= To do =
Go through the data and retrieve each line that includes the string "orange".

= Records provided =
--- START ---

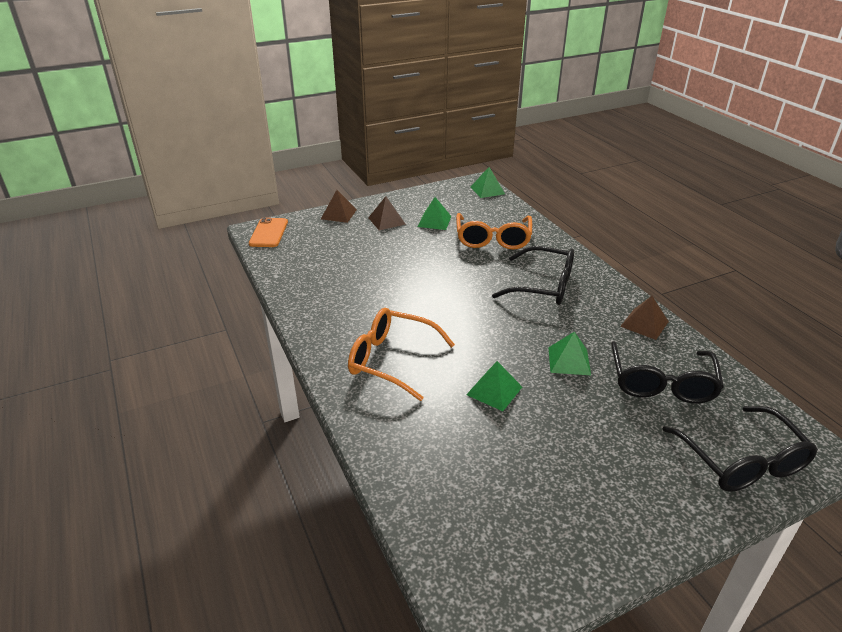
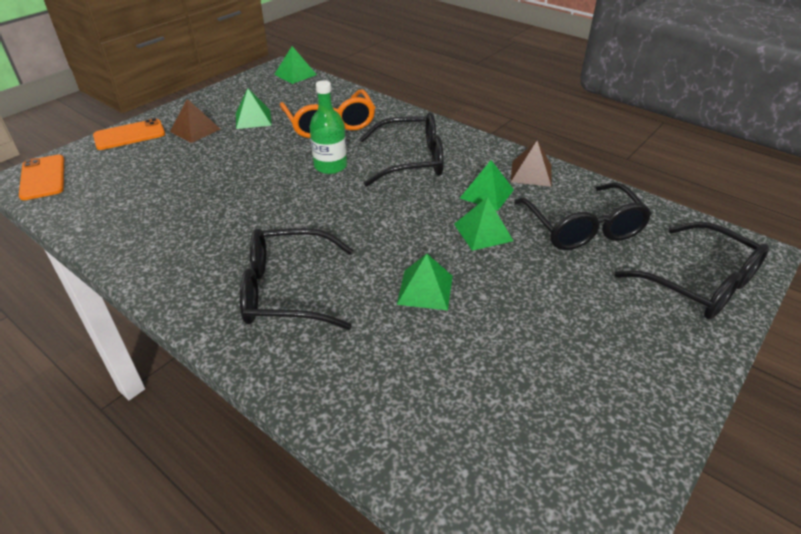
camera: 25 degrees left, 5 degrees up
(339, 214) = (129, 135): brown pyramid -> orange phone
(392, 360) = (287, 291): orange glasses -> black glasses
(474, 274) = (330, 166): none -> green bottle
(592, 330) = (486, 193): none -> green pyramid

--- END ---

= Output =
(339, 214) = (129, 135): brown pyramid -> orange phone
(392, 360) = (287, 291): orange glasses -> black glasses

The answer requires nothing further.